#### [Stated problem]
Present every line of the entries below as a numbered list, dropping the blank lines.

---- Records for this task

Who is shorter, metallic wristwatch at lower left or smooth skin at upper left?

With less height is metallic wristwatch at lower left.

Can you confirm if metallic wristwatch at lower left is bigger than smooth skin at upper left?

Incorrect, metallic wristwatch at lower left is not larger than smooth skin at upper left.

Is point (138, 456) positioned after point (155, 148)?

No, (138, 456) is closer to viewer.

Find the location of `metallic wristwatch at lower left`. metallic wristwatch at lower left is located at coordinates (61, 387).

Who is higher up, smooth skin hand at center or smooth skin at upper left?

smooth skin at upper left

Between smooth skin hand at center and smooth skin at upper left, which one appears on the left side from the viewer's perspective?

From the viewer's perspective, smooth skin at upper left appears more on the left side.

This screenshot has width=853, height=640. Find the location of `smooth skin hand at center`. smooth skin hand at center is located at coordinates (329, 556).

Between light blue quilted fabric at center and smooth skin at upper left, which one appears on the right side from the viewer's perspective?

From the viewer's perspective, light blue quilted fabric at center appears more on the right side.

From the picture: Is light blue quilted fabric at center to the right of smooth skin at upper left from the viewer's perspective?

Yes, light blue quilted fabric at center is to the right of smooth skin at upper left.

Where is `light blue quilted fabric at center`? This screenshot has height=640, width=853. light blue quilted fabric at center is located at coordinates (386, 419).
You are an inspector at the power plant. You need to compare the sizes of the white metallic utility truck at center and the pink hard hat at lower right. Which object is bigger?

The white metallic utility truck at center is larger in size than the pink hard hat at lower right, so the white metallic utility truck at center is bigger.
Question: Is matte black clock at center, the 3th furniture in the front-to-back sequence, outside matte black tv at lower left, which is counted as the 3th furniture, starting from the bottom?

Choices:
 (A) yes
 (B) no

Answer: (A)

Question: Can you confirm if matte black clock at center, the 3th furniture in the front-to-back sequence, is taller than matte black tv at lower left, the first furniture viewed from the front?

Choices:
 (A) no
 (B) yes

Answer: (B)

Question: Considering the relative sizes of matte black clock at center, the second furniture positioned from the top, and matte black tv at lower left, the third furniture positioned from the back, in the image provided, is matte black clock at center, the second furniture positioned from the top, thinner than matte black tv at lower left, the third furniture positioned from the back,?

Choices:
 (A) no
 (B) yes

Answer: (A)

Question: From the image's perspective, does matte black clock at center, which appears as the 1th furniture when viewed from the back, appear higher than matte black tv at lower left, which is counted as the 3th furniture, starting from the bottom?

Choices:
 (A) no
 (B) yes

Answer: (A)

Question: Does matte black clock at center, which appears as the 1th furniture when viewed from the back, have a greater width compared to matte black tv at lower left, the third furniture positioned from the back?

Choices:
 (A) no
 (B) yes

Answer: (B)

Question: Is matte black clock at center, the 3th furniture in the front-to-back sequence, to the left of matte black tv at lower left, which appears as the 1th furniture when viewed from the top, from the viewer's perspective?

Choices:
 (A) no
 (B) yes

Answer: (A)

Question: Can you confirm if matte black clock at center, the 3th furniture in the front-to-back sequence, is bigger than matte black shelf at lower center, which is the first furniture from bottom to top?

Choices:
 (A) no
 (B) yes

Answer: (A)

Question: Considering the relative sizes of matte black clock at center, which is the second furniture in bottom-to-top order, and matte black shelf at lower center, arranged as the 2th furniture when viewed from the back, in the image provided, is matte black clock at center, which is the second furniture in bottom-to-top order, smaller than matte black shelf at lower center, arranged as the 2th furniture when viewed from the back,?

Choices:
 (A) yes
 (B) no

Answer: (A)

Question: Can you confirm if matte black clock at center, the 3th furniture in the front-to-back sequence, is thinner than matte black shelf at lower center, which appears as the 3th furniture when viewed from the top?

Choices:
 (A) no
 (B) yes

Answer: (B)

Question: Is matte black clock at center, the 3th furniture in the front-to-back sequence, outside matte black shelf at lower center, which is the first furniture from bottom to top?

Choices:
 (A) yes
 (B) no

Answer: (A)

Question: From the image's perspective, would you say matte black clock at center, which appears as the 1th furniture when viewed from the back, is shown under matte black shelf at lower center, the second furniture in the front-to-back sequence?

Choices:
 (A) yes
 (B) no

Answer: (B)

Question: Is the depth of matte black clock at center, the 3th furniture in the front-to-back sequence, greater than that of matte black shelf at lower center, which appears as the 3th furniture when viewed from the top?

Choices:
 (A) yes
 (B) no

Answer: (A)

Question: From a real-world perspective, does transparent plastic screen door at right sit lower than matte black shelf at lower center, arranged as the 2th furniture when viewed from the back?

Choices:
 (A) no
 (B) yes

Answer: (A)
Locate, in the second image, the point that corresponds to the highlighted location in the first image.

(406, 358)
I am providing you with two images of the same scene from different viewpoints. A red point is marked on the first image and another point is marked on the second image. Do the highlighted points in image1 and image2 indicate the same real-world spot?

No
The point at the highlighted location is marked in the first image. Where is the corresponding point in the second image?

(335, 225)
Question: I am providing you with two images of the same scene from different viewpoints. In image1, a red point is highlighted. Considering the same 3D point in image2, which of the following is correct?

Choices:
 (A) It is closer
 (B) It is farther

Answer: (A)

--------

#### [Correct response]
1. Who is shorter, metallic wristwatch at lower left or smooth skin at upper left?
2. With less height is metallic wristwatch at lower left.
3. Can you confirm if metallic wristwatch at lower left is bigger than smooth skin at upper left?
4. Incorrect, metallic wristwatch at lower left is not larger than smooth skin at upper left.
5. Is point (138, 456) positioned after point (155, 148)?
6. No, (138, 456) is closer to viewer.
7. Find the location of `metallic wristwatch at lower left`. metallic wristwatch at lower left is located at coordinates (61, 387).
8. Who is higher up, smooth skin hand at center or smooth skin at upper left?
9. smooth skin at upper left
10. Between smooth skin hand at center and smooth skin at upper left, which one appears on the left side from the viewer's perspective?
11. From the viewer's perspective, smooth skin at upper left appears more on the left side.
12. This screenshot has width=853, height=640. Find the location of `smooth skin hand at center`. smooth skin hand at center is located at coordinates (329, 556).
13. Between light blue quilted fabric at center and smooth skin at upper left, which one appears on the right side from the viewer's perspective?
14. From the viewer's perspective, light blue quilted fabric at center appears more on the right side.
15. From the picture: Is light blue quilted fabric at center to the right of smooth skin at upper left from the viewer's perspective?
16. Yes, light blue quilted fabric at center is to the right of smooth skin at upper left.
17. Where is `light blue quilted fabric at center`? This screenshot has height=640, width=853. light blue quilted fabric at center is located at coordinates (386, 419).
18. You are an inspector at the power plant. You need to compare the sizes of the white metallic utility truck at center and the pink hard hat at lower right. Which object is bigger?
19. The white metallic utility truck at center is larger in size than the pink hard hat at lower right, so the white metallic utility truck at center is bigger.
20. Question: Is matte black clock at center, the 3th furniture in the front-to-back sequence, outside matte black tv at lower left, which is counted as the 3th furniture, starting from the bottom?
21. Choices:
22.  (A) yes
23.  (B) no
24. Answer: (A)
25. Question: Can you confirm if matte black clock at center, the 3th furniture in the front-to-back sequence, is taller than matte black tv at lower left, the first furniture viewed from the front?
26. Choices:
27.  (A) no
28.  (B) yes
29. Answer: (B)
30. Question: Considering the relative sizes of matte black clock at center, the second furniture positioned from the top, and matte black tv at lower left, the third furniture positioned from the back, in the image provided, is matte black clock at center, the second furniture positioned from the top, thinner than matte black tv at lower left, the third furniture positioned from the back,?
31. Choices:
32.  (A) no
33.  (B) yes
34. Answer: (A)
35. Question: From the image's perspective, does matte black clock at center, which appears as the 1th furniture when viewed from the back, appear higher than matte black tv at lower left, which is counted as the 3th furniture, starting from the bottom?
36. Choices:
37.  (A) no
38.  (B) yes
39. Answer: (A)
40. Question: Does matte black clock at center, which appears as the 1th furniture when viewed from the back, have a greater width compared to matte black tv at lower left, the third furniture positioned from the back?
41. Choices:
42.  (A) no
43.  (B) yes
44. Answer: (B)
45. Question: Is matte black clock at center, the 3th furniture in the front-to-back sequence, to the left of matte black tv at lower left, which appears as the 1th furniture when viewed from the top, from the viewer's perspective?
46. Choices:
47.  (A) no
48.  (B) yes
49. Answer: (A)
50. Question: Can you confirm if matte black clock at center, the 3th furniture in the front-to-back sequence, is bigger than matte black shelf at lower center, which is the first furniture from bottom to top?
51. Choices:
52.  (A) no
53.  (B) yes
54. Answer: (A)
55. Question: Considering the relative sizes of matte black clock at center, which is the second furniture in bottom-to-top order, and matte black shelf at lower center, arranged as the 2th furniture when viewed from the back, in the image provided, is matte black clock at center, which is the second furniture in bottom-to-top order, smaller than matte black shelf at lower center, arranged as the 2th furniture when viewed from the back,?
56. Choices:
57.  (A) yes
58.  (B) no
59. Answer: (A)
60. Question: Can you confirm if matte black clock at center, the 3th furniture in the front-to-back sequence, is thinner than matte black shelf at lower center, which appears as the 3th furniture when viewed from the top?
61. Choices:
62.  (A) no
63.  (B) yes
64. Answer: (B)
65. Question: Is matte black clock at center, the 3th furniture in the front-to-back sequence, outside matte black shelf at lower center, which is the first furniture from bottom to top?
66. Choices:
67.  (A) yes
68.  (B) no
69. Answer: (A)
70. Question: From the image's perspective, would you say matte black clock at center, which appears as the 1th furniture when viewed from the back, is shown under matte black shelf at lower center, the second furniture in the front-to-back sequence?
71. Choices:
72.  (A) yes
73.  (B) no
74. Answer: (B)
75. Question: Is the depth of matte black clock at center, the 3th furniture in the front-to-back sequence, greater than that of matte black shelf at lower center, which appears as the 3th furniture when viewed from the top?
76. Choices:
77.  (A) yes
78.  (B) no
79. Answer: (A)
80. Question: From a real-world perspective, does transparent plastic screen door at right sit lower than matte black shelf at lower center, arranged as the 2th furniture when viewed from the back?
81. Choices:
82.  (A) no
83.  (B) yes
84. Answer: (A)
85. Locate, in the second image, the point that corresponds to the highlighted location in the first image.
86. (406, 358)
87. I am providing you with two images of the same scene from different viewpoints. A red point is marked on the first image and another point is marked on the second image. Do the highlighted points in image1 and image2 indicate the same real-world spot?
88. No
89. The point at the highlighted location is marked in the first image. Where is the corresponding point in the second image?
90. (335, 225)
91. Question: I am providing you with two images of the same scene from different viewpoints. In image1, a red point is highlighted. Considering the same 3D point in image2, which of the following is correct?
92. Choices:
93.  (A) It is closer
94.  (B) It is farther
95. Answer: (A)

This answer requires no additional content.